* WHAT YOU HAVE TO DO
Whenever a line below holds the word "stacker", copy that line.

[Image sets with object changes]

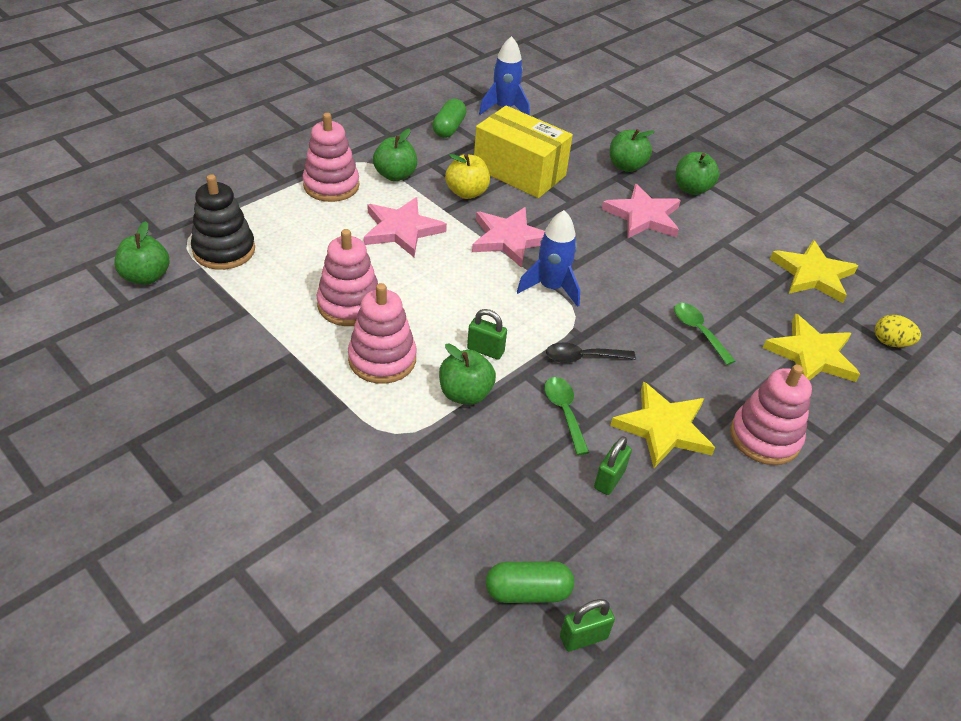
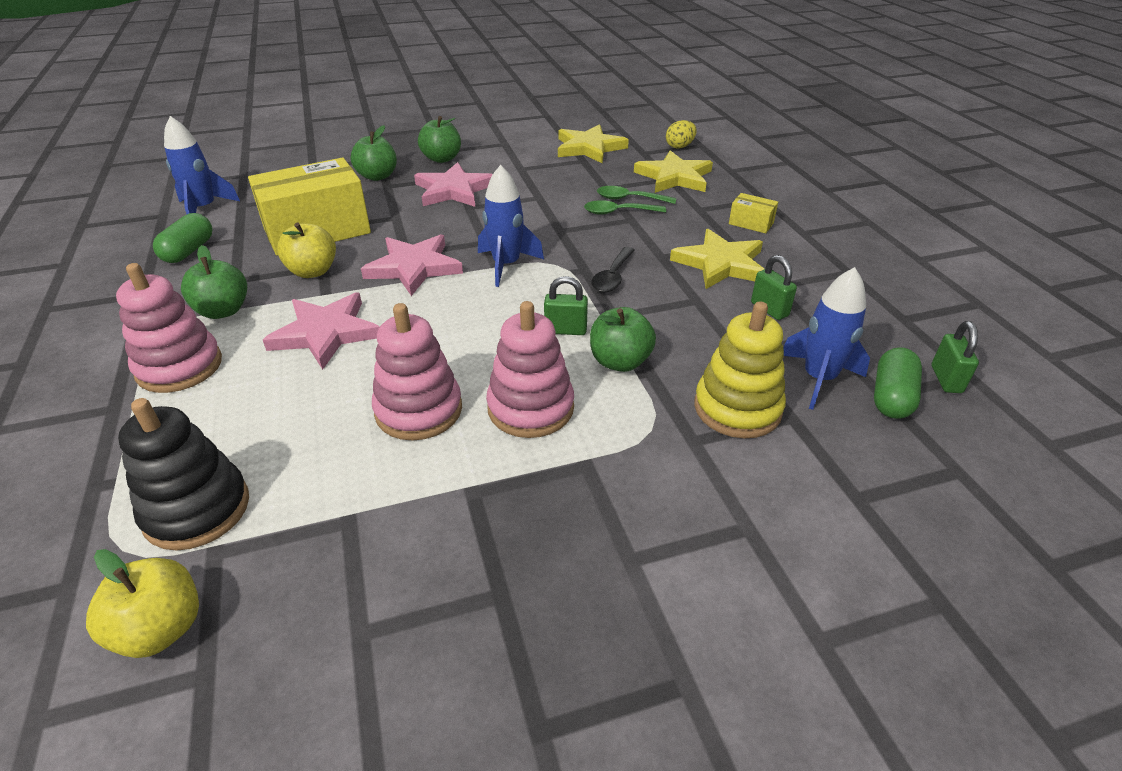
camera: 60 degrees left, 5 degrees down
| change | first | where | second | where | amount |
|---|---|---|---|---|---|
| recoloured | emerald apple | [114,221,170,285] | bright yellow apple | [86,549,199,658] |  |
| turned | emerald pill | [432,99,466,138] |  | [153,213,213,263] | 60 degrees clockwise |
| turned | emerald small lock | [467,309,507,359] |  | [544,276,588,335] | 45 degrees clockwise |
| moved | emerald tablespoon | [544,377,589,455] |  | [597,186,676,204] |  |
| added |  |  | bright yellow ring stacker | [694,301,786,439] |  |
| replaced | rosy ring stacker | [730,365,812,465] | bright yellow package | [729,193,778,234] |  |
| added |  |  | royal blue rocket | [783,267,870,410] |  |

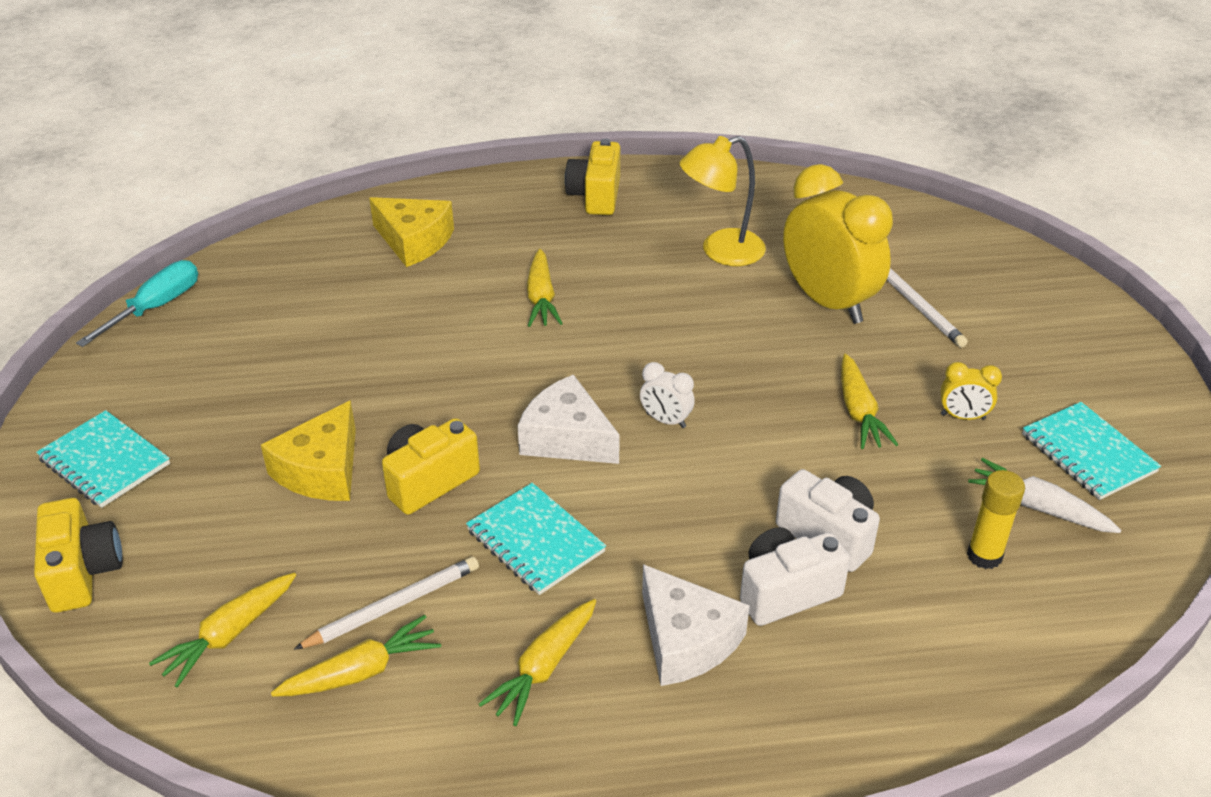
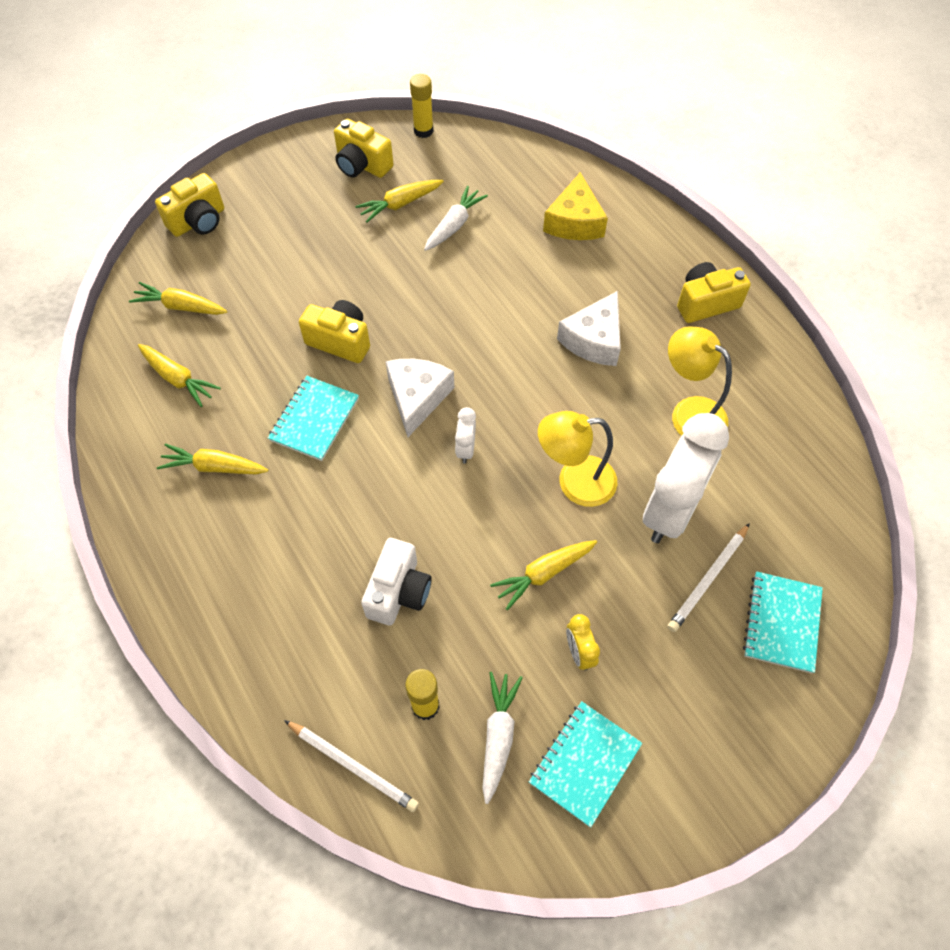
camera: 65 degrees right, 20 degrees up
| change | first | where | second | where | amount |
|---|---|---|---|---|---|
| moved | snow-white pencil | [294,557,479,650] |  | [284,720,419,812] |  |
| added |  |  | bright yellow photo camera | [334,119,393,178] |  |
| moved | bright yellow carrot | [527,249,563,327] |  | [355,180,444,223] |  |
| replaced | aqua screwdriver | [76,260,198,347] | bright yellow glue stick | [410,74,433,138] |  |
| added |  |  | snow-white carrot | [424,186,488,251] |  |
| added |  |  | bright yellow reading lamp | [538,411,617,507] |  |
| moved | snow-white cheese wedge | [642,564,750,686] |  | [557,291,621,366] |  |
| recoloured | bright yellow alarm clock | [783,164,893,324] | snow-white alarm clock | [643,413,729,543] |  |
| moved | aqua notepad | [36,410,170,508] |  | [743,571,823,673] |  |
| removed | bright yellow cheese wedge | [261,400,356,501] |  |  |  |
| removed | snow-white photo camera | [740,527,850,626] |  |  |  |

* EXPECTED ANSWER
| added |  |  | bright yellow ring stacker | [694,301,786,439] |  |
| replaced | rosy ring stacker | [730,365,812,465] | bright yellow package | [729,193,778,234] |  |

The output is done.